- **Work instruction**
The lines below that include "telefon" are to be found and copied.

- **Data**

▬▬▬

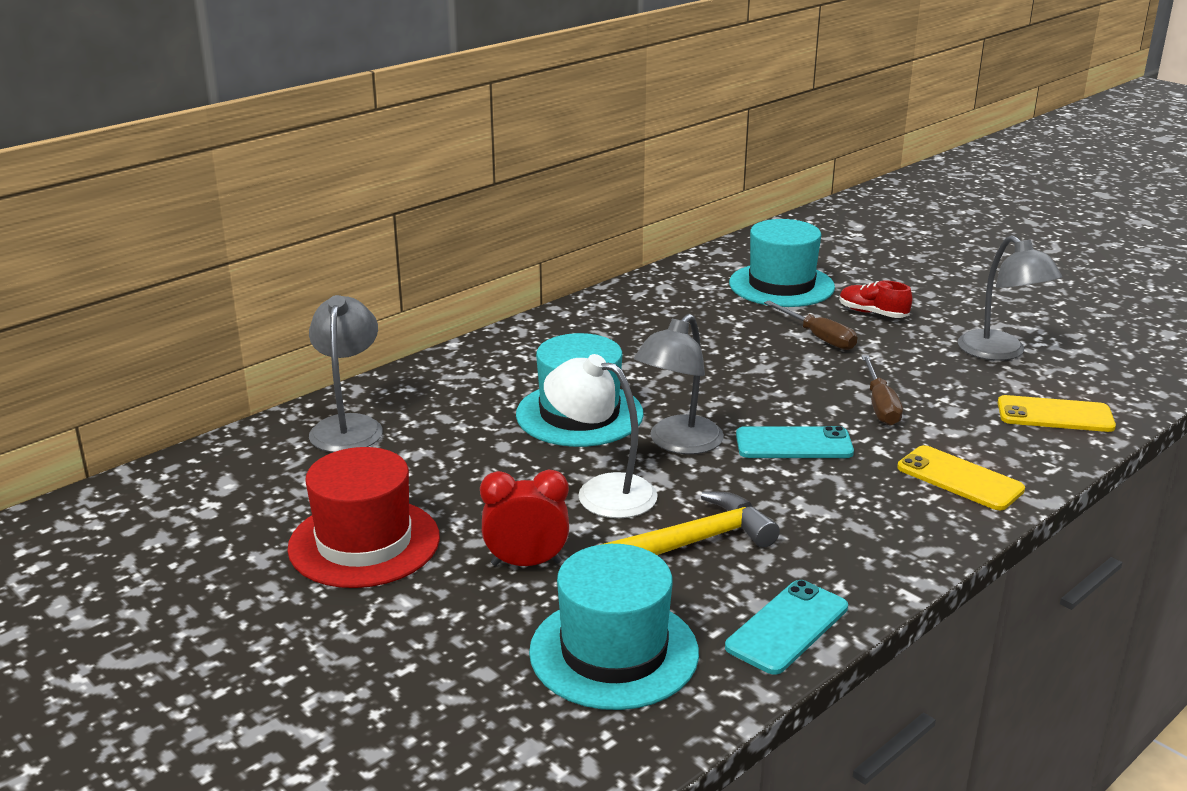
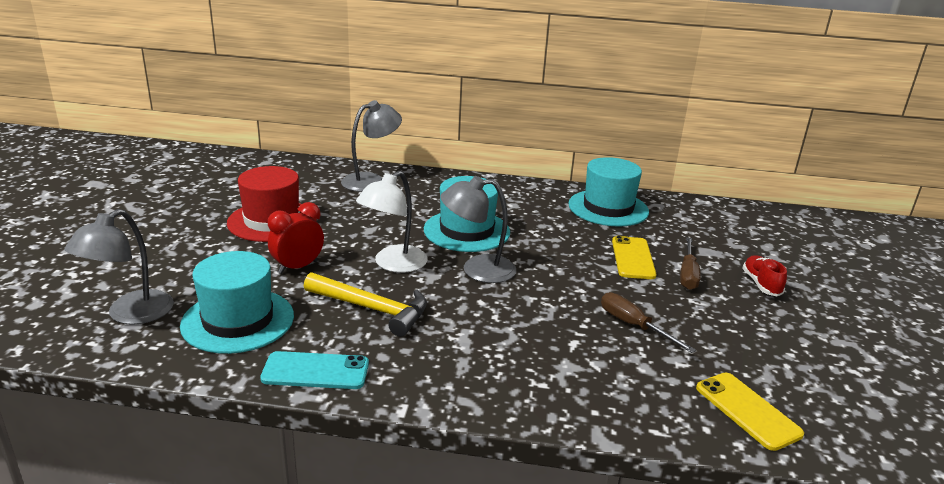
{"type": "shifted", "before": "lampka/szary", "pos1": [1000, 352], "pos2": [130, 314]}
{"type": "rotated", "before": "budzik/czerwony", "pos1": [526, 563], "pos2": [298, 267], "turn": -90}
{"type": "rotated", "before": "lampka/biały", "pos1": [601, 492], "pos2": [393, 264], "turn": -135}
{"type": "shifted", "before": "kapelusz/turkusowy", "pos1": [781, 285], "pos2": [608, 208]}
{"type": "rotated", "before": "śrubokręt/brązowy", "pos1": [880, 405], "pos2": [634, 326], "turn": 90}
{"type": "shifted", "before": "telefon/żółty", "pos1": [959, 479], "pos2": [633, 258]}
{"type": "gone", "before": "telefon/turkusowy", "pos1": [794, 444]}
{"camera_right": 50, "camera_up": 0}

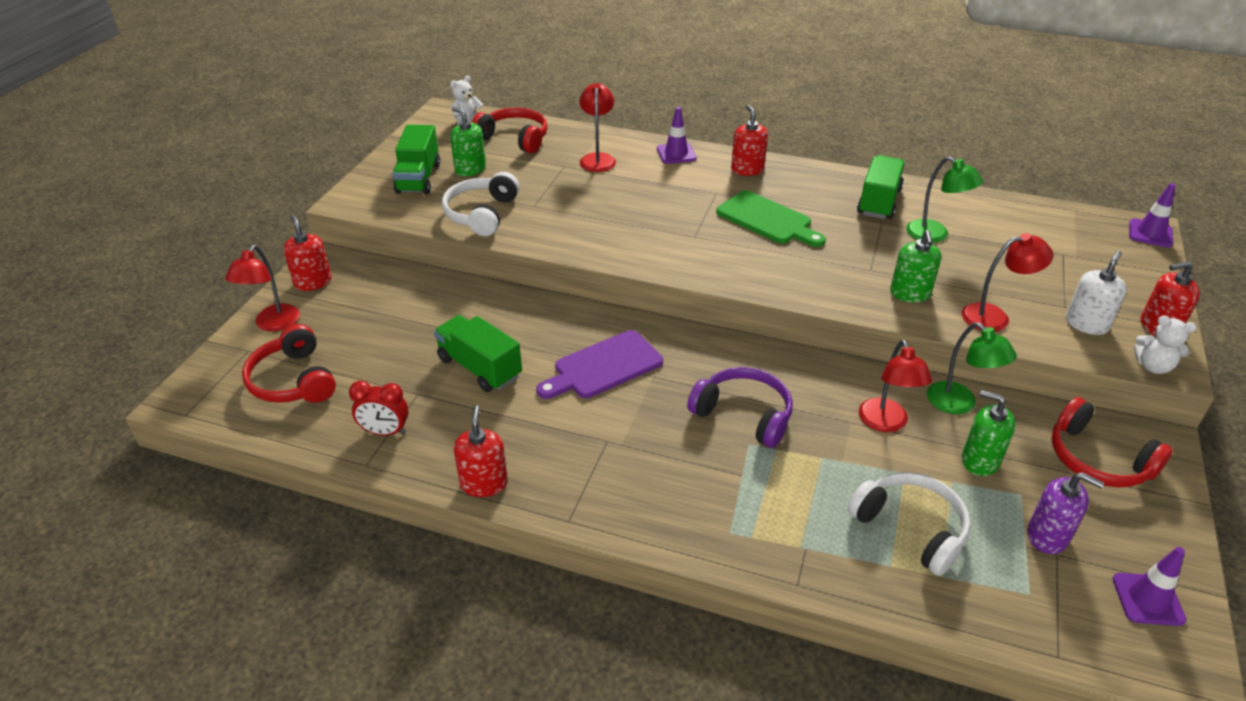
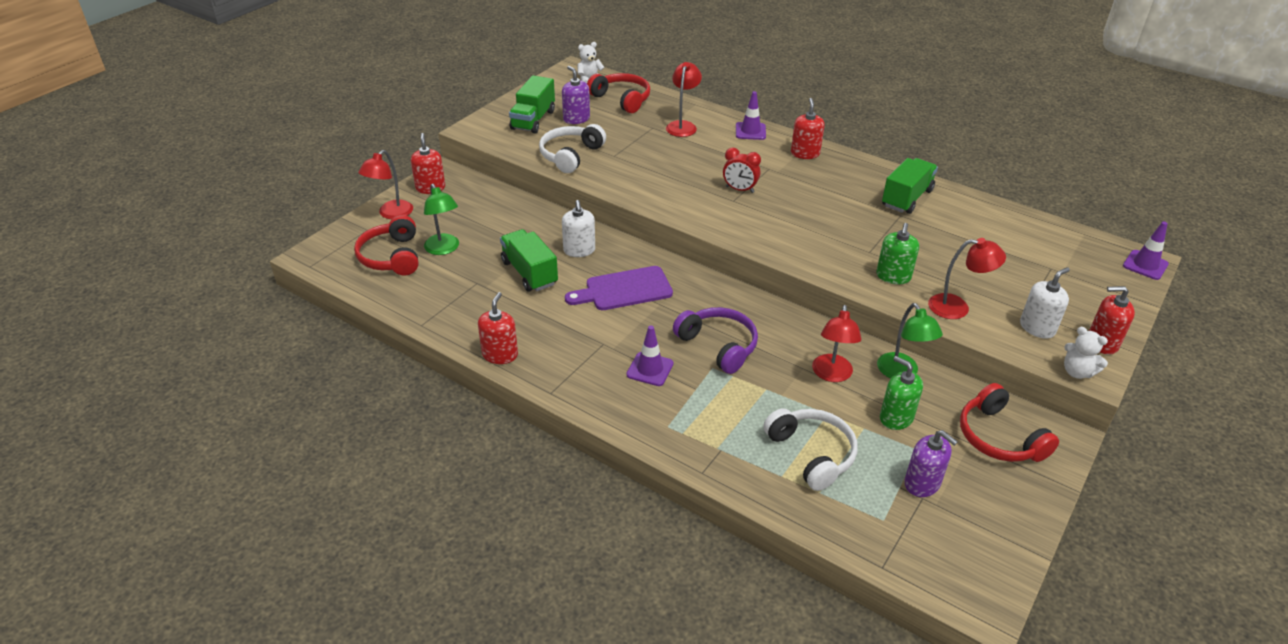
{"type": "shifted", "before": "lampka/zielony", "pos1": [935, 235], "pos2": [444, 249]}
{"type": "repainted", "before": "dozownik mydła/zielony", "after": "dozownik mydła/fioletowy", "pos1": [470, 169], "pos2": [576, 119]}
{"type": "new", "after": "dozownik mydła/biały", "pos2": [579, 250]}
{"type": "shifted", "before": "pachołek/fioletowy", "pos1": [1148, 599], "pos2": [650, 369]}
{"type": "shifted", "before": "budzik/czerwony", "pos1": [385, 432], "pos2": [739, 189]}
{"type": "gone", "before": "deska do krojenia/zielony", "pos1": [767, 220]}
{"camera_right": 15, "camera_up": 0}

▬▬▬

- **Result of this task**
{"type": "shifted", "before": "telefon/żółty", "pos1": [959, 479], "pos2": [633, 258]}
{"type": "gone", "before": "telefon/turkusowy", "pos1": [794, 444]}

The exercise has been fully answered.